Activity: Determine how many lines in the entries below contain "teddy", and output only that number.

Data shown:
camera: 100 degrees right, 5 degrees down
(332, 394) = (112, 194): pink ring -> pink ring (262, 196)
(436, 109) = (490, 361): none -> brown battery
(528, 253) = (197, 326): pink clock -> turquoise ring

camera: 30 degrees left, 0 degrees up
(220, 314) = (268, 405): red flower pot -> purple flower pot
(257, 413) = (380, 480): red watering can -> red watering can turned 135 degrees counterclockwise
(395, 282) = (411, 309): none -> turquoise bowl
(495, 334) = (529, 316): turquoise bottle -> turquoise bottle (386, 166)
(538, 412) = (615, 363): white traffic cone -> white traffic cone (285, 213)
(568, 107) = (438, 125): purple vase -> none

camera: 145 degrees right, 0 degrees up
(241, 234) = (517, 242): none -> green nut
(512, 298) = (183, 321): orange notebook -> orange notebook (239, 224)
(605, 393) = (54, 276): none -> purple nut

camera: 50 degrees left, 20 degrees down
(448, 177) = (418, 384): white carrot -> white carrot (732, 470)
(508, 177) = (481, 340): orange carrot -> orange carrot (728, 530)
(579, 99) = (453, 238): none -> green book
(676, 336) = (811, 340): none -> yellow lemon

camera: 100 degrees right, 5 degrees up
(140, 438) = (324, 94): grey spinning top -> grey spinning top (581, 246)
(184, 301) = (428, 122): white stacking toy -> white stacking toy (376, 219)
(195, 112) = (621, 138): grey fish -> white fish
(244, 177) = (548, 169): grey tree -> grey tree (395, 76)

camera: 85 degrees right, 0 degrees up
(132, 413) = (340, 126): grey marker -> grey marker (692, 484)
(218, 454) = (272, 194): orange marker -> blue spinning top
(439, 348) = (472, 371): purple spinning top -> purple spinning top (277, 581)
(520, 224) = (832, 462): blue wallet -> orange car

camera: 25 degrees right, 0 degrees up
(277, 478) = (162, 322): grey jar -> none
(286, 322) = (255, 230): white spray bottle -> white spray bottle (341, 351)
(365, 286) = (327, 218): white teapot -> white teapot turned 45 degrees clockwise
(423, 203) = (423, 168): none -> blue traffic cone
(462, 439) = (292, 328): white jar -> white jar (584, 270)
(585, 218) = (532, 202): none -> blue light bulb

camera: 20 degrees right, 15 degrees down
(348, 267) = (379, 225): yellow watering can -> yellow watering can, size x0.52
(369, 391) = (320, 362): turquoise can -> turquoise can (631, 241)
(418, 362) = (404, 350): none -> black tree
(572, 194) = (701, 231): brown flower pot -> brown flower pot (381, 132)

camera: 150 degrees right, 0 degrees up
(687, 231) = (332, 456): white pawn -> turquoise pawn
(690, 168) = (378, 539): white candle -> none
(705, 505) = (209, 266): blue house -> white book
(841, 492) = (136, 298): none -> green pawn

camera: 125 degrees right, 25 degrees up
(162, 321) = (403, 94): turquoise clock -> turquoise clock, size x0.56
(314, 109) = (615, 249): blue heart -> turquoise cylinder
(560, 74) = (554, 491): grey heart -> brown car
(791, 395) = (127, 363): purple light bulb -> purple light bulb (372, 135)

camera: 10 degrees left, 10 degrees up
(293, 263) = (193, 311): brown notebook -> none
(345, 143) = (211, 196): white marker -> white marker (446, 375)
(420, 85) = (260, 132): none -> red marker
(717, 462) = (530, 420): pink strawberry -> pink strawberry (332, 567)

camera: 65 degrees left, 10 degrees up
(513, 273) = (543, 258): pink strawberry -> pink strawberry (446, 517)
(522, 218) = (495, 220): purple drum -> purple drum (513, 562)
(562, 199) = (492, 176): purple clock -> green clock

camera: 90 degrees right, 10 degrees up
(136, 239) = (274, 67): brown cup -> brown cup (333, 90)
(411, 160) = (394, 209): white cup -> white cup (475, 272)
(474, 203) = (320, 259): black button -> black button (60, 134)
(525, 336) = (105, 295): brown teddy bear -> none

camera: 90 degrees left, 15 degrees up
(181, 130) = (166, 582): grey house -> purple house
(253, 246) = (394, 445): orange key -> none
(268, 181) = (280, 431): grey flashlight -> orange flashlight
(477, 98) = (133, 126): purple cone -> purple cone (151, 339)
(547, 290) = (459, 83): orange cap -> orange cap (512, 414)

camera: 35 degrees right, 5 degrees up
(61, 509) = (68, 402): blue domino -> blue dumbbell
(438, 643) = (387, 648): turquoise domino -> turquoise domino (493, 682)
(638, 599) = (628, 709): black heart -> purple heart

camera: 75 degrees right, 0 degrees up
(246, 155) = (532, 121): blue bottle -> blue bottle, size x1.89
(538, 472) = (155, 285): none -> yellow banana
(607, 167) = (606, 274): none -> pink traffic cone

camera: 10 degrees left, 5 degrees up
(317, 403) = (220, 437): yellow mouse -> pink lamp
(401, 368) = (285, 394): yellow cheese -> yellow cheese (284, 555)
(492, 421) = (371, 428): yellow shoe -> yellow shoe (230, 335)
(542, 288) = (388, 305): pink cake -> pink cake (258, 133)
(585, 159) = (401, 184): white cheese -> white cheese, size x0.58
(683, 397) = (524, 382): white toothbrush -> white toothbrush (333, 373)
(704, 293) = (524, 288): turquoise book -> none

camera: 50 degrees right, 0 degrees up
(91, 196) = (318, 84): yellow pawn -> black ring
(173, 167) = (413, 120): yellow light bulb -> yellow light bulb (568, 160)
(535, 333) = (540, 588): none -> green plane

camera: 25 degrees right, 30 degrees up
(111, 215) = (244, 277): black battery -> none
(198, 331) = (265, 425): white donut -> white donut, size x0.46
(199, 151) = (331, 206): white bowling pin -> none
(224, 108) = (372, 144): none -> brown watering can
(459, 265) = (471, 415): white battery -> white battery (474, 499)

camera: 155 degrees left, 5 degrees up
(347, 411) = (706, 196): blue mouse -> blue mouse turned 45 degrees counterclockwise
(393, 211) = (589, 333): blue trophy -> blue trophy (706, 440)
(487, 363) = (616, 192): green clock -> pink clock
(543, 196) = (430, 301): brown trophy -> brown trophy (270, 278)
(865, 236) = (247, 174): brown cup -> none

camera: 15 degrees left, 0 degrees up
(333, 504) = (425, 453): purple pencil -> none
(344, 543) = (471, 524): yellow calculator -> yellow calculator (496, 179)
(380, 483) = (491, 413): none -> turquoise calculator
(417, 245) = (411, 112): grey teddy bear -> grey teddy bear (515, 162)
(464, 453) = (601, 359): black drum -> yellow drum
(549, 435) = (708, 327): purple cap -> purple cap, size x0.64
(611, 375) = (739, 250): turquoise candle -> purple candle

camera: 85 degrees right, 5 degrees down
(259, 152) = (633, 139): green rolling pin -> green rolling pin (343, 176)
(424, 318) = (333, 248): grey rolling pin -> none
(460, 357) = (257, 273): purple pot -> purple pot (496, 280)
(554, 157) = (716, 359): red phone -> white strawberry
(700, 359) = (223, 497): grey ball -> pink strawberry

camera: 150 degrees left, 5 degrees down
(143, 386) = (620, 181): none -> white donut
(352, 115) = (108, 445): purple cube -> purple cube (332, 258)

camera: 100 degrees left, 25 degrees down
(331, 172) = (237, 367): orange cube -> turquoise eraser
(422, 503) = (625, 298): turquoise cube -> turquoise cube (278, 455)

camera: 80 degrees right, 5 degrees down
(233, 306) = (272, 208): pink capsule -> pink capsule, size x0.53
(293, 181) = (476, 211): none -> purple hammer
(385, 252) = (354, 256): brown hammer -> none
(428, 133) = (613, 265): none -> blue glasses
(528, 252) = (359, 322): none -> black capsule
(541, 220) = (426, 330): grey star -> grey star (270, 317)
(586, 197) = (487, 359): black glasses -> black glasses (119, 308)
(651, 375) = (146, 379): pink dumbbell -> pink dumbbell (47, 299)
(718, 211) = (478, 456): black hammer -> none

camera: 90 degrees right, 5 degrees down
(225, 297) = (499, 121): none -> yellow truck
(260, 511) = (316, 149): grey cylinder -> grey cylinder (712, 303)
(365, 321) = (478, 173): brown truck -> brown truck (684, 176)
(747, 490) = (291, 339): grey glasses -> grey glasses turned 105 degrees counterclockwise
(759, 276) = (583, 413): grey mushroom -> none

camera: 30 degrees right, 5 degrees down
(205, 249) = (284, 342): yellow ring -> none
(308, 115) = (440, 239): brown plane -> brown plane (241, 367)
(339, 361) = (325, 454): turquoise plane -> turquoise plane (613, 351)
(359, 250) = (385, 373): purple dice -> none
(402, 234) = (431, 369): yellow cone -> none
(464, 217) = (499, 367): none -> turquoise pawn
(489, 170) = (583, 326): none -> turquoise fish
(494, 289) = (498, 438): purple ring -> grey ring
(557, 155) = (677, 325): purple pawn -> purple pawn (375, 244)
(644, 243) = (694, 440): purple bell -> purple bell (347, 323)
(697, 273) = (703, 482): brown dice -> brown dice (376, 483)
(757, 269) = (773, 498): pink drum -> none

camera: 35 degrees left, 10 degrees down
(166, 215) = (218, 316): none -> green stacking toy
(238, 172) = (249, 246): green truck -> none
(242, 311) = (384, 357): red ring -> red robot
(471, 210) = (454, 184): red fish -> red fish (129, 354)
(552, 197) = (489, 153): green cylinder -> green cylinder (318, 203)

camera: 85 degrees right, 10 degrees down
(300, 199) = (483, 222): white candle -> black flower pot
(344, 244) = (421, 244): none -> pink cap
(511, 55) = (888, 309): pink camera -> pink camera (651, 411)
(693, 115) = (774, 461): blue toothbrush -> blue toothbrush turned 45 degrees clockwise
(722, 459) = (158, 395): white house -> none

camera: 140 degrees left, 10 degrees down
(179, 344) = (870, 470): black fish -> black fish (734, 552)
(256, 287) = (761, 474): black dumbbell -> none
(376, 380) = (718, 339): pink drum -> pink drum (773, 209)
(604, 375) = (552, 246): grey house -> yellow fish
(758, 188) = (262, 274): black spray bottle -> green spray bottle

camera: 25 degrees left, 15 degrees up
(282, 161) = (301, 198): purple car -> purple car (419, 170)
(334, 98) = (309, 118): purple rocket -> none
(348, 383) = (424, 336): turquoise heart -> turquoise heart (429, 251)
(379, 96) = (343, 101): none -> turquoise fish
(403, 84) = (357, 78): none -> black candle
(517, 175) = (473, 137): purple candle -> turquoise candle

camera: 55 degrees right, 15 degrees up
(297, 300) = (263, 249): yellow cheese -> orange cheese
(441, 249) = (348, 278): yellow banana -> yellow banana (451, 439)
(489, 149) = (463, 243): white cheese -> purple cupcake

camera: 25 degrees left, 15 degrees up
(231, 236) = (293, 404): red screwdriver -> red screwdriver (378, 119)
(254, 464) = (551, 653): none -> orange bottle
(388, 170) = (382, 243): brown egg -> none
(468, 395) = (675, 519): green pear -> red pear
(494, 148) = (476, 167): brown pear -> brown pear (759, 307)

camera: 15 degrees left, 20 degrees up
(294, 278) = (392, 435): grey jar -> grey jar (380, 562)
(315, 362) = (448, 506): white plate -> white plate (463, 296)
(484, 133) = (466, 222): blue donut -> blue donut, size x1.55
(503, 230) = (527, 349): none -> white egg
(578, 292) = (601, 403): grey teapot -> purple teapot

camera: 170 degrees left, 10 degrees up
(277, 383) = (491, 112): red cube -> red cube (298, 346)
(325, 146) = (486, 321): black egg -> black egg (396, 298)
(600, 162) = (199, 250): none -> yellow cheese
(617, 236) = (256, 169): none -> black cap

Exercise output: 2